══ DATA SUPPLIED ══

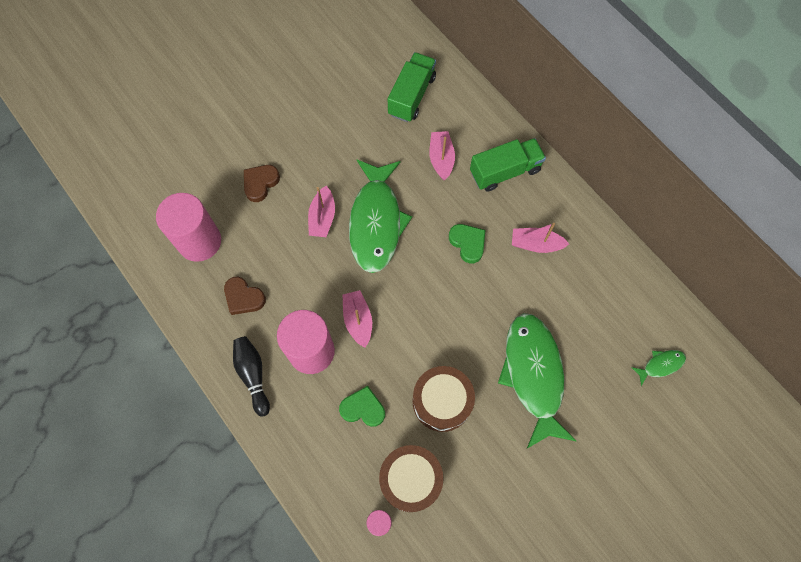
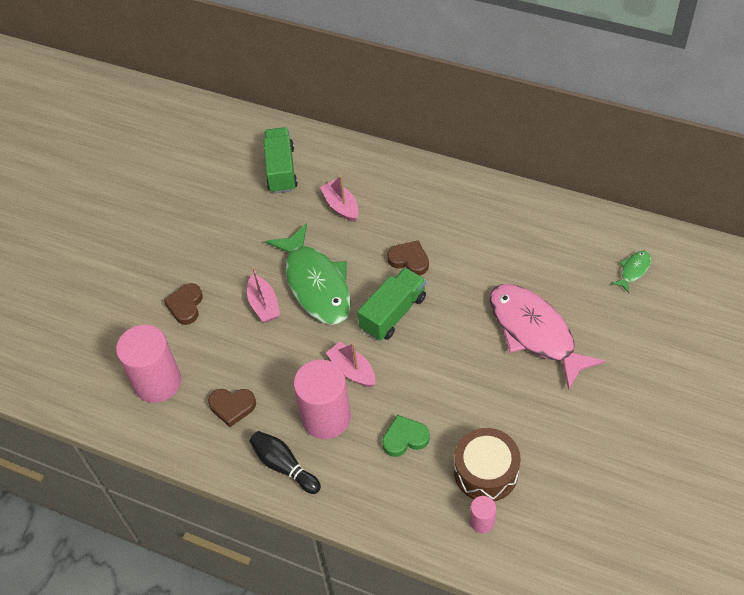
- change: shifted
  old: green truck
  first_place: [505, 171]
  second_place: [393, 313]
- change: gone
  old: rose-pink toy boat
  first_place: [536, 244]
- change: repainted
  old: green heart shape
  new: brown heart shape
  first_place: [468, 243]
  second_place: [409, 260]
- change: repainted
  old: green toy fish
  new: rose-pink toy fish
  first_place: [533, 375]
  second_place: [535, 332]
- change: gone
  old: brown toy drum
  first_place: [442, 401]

═══

YOUR INSTRUCTIONS = Set every entry down again exactly as written, and omit the images.

SOLUTION TO THE PROBLEM =
- change: shifted
  old: green truck
  first_place: [505, 171]
  second_place: [393, 313]
- change: gone
  old: rose-pink toy boat
  first_place: [536, 244]
- change: repainted
  old: green heart shape
  new: brown heart shape
  first_place: [468, 243]
  second_place: [409, 260]
- change: repainted
  old: green toy fish
  new: rose-pink toy fish
  first_place: [533, 375]
  second_place: [535, 332]
- change: gone
  old: brown toy drum
  first_place: [442, 401]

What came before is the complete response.